◆ **DESCRIPTION OF THE TASK**:
Find every line below where the string "moved" shows up, and copy those lines.

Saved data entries

+ + + +

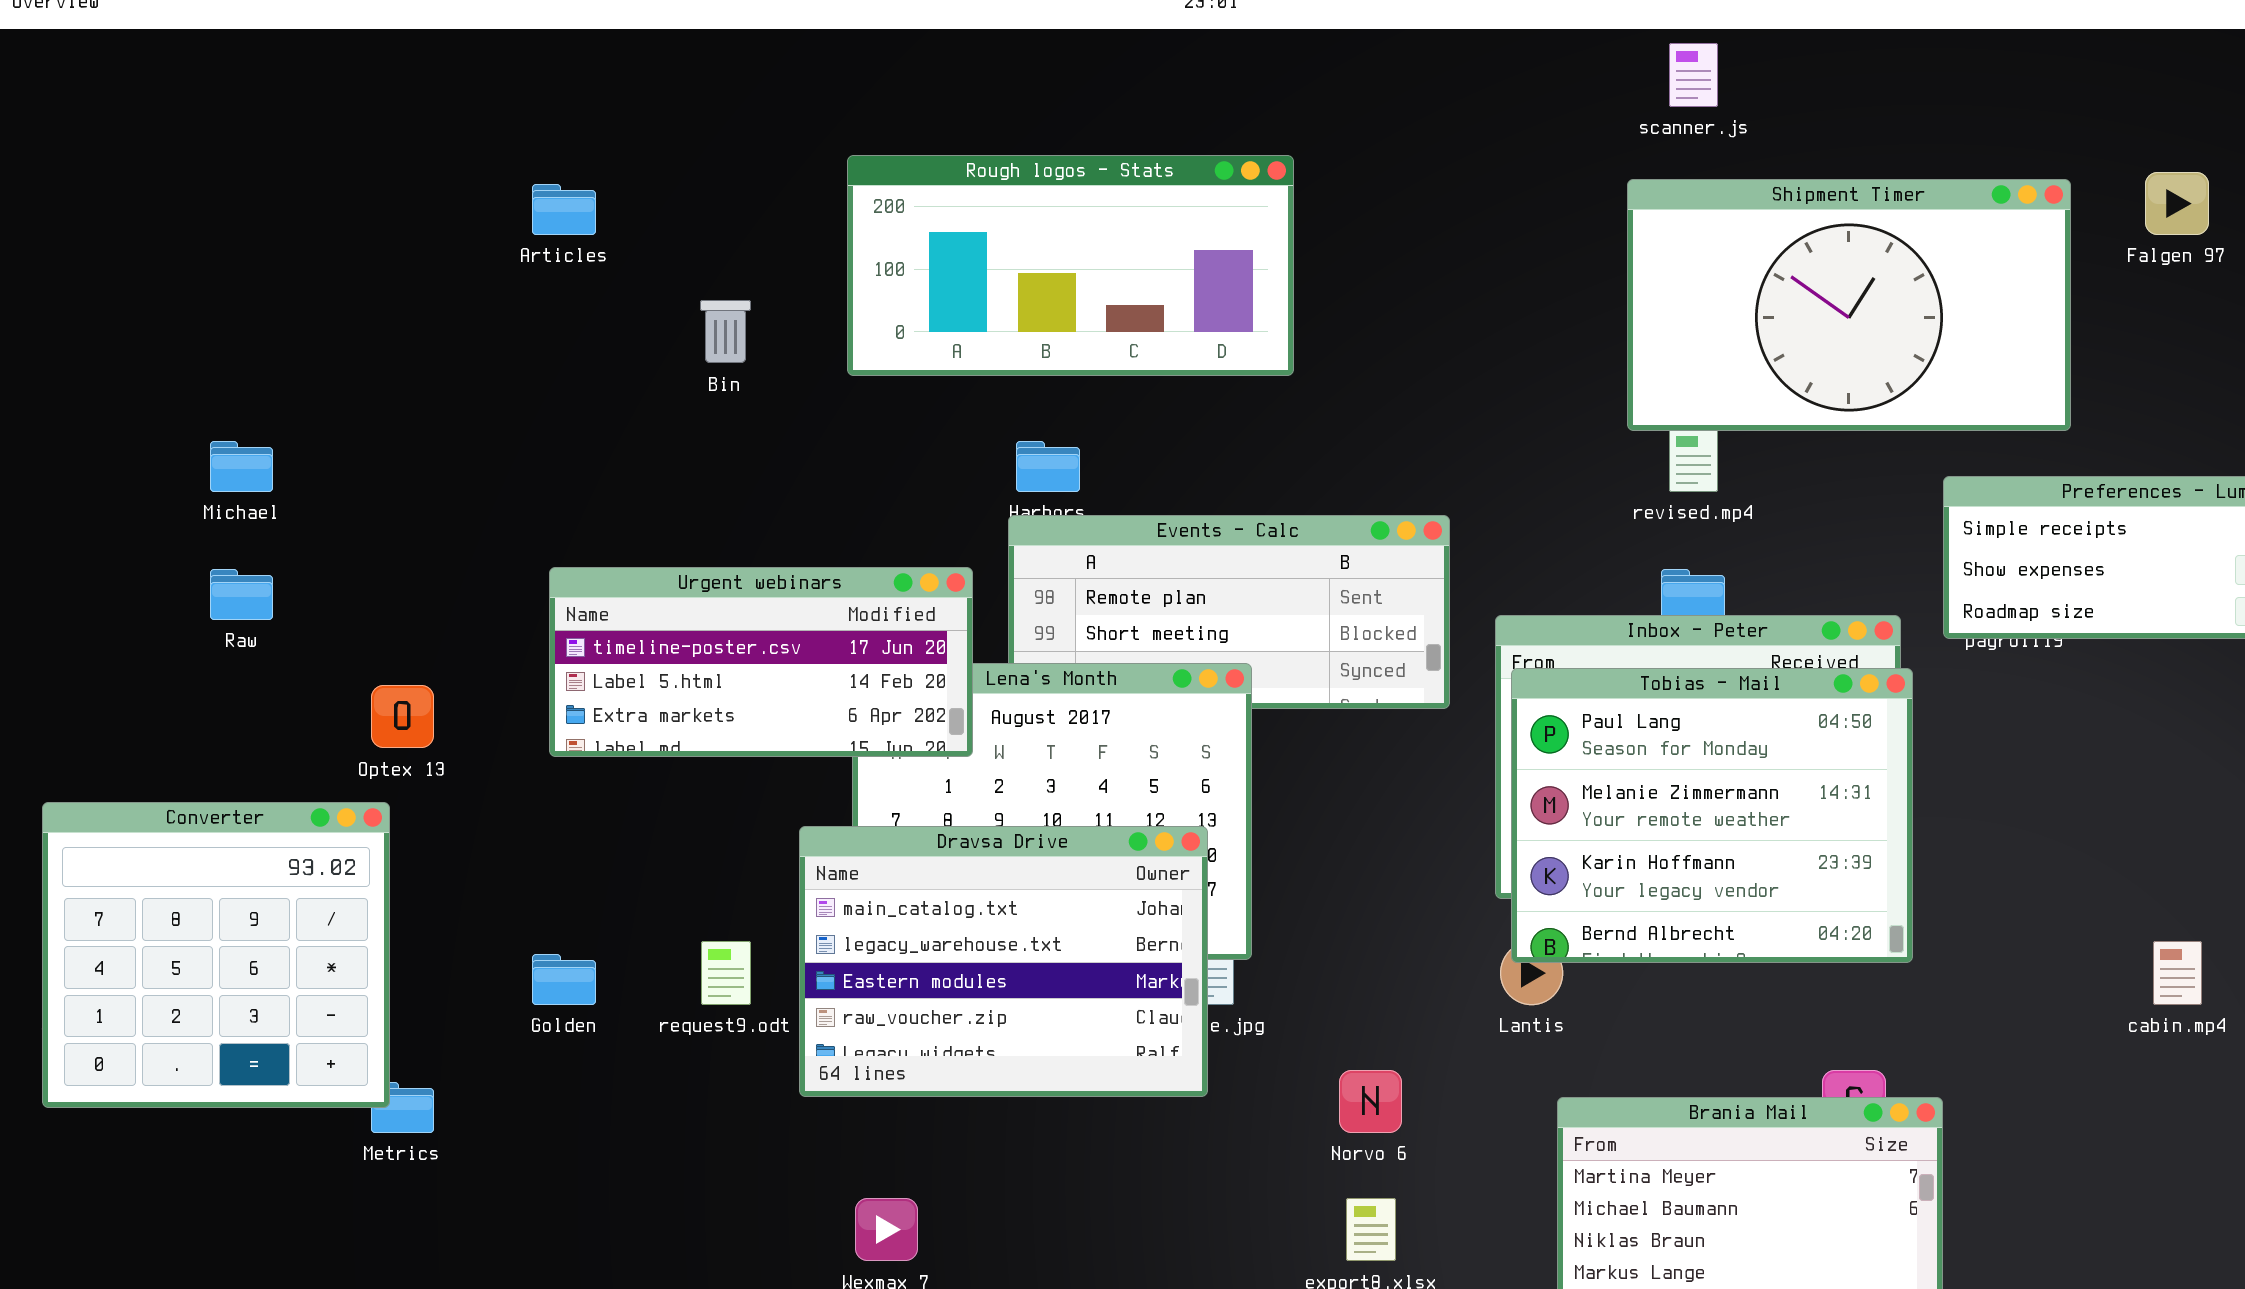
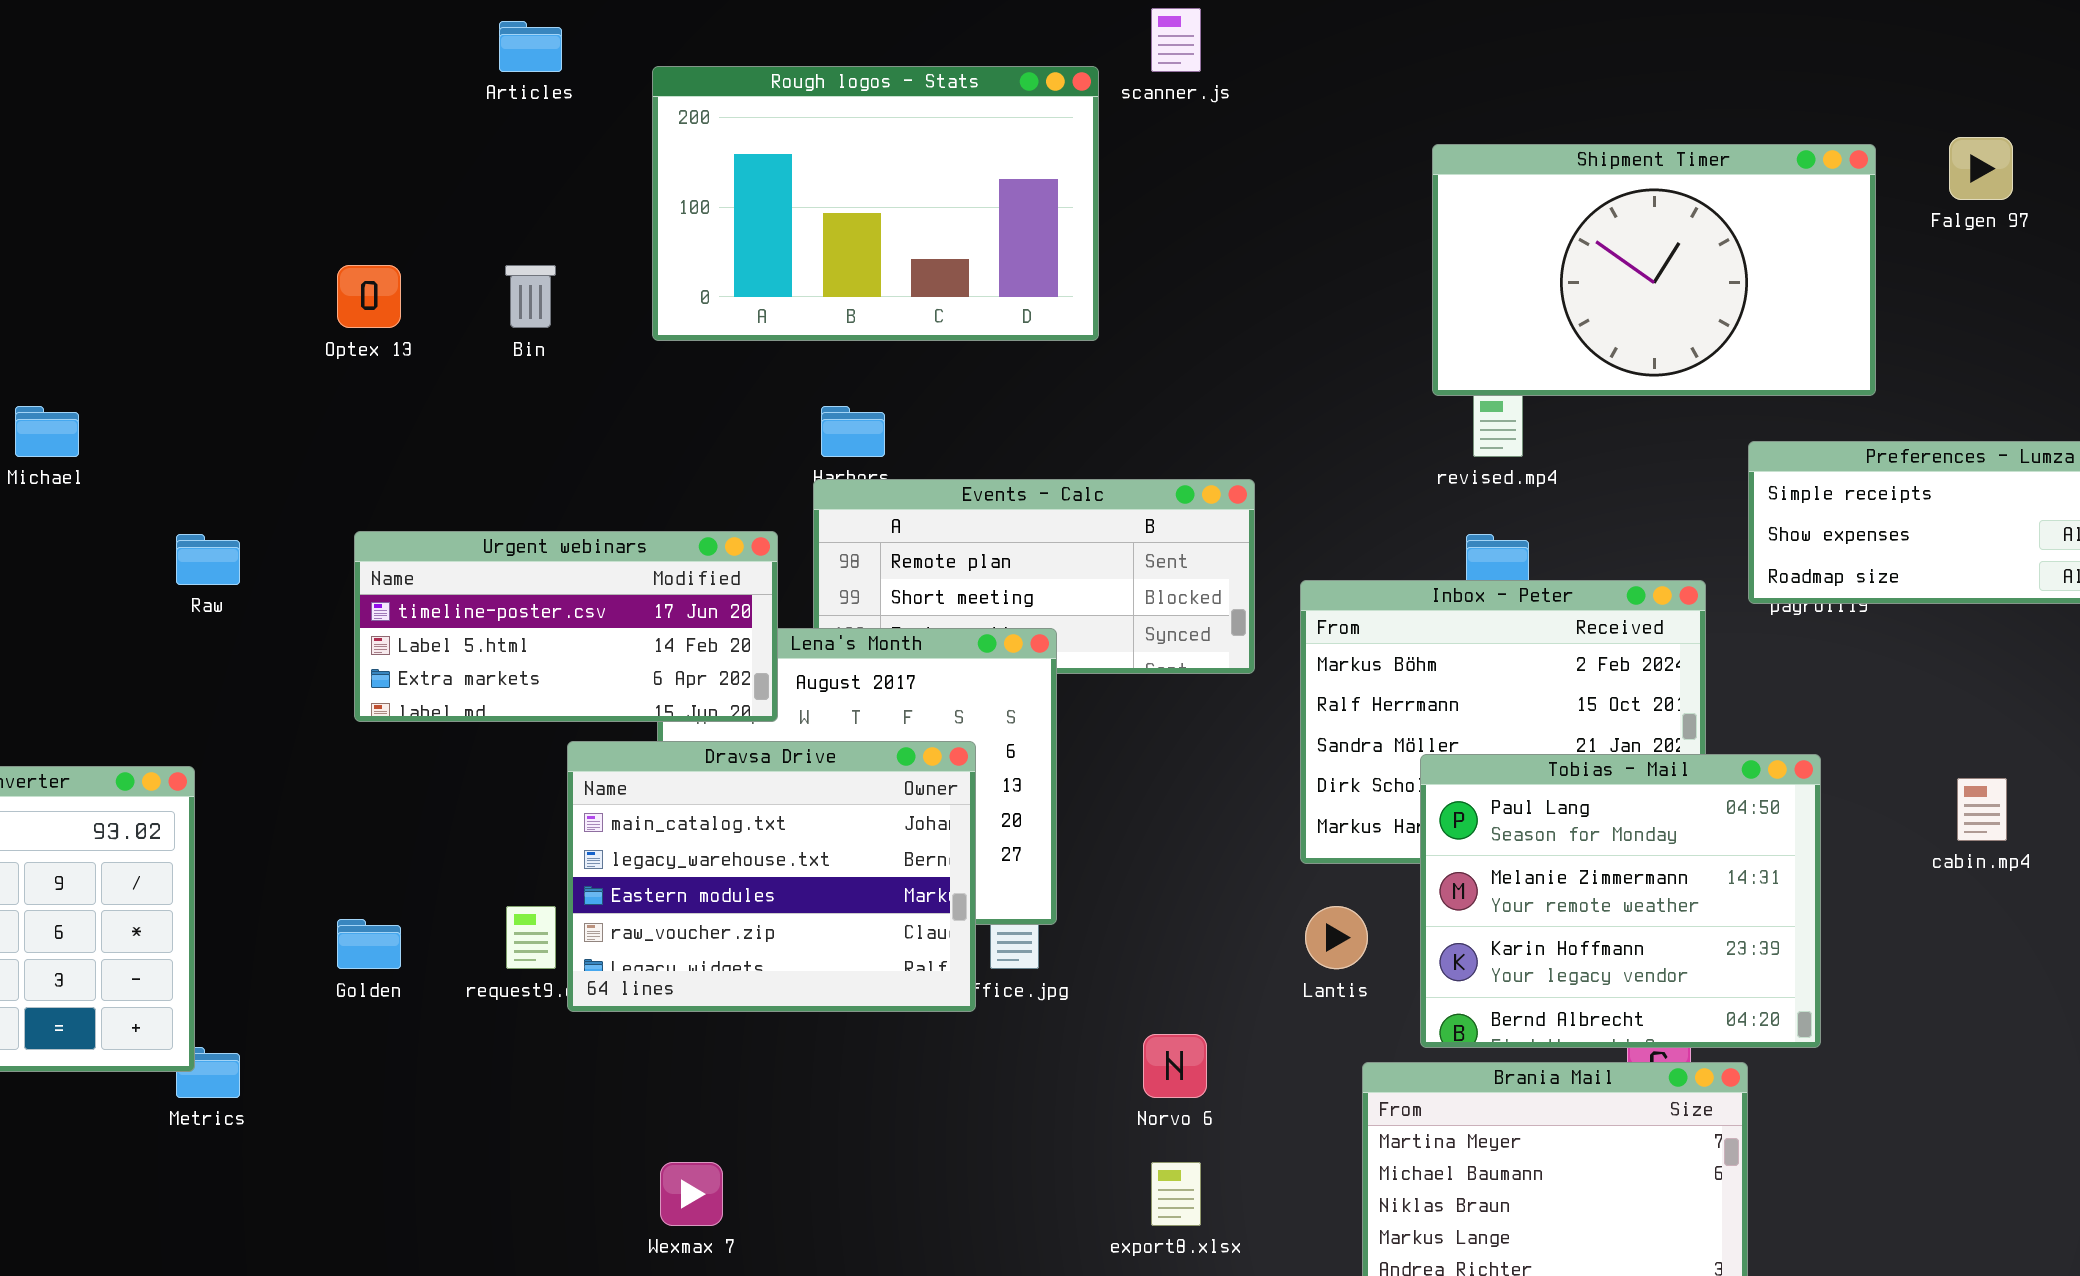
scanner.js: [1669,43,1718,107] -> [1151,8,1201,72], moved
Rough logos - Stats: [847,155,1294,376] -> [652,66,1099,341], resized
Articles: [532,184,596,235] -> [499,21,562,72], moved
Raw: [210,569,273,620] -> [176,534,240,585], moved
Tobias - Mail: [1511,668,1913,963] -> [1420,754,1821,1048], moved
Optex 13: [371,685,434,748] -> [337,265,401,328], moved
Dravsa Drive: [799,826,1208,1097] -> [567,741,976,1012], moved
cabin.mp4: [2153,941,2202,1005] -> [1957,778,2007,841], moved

+ + + +

◆ **SOLUTION**:
scanner.js: [1669,43,1718,107] -> [1151,8,1201,72], moved
Articles: [532,184,596,235] -> [499,21,562,72], moved
Raw: [210,569,273,620] -> [176,534,240,585], moved
Tobias - Mail: [1511,668,1913,963] -> [1420,754,1821,1048], moved
Optex 13: [371,685,434,748] -> [337,265,401,328], moved
Dravsa Drive: [799,826,1208,1097] -> [567,741,976,1012], moved
cabin.mp4: [2153,941,2202,1005] -> [1957,778,2007,841], moved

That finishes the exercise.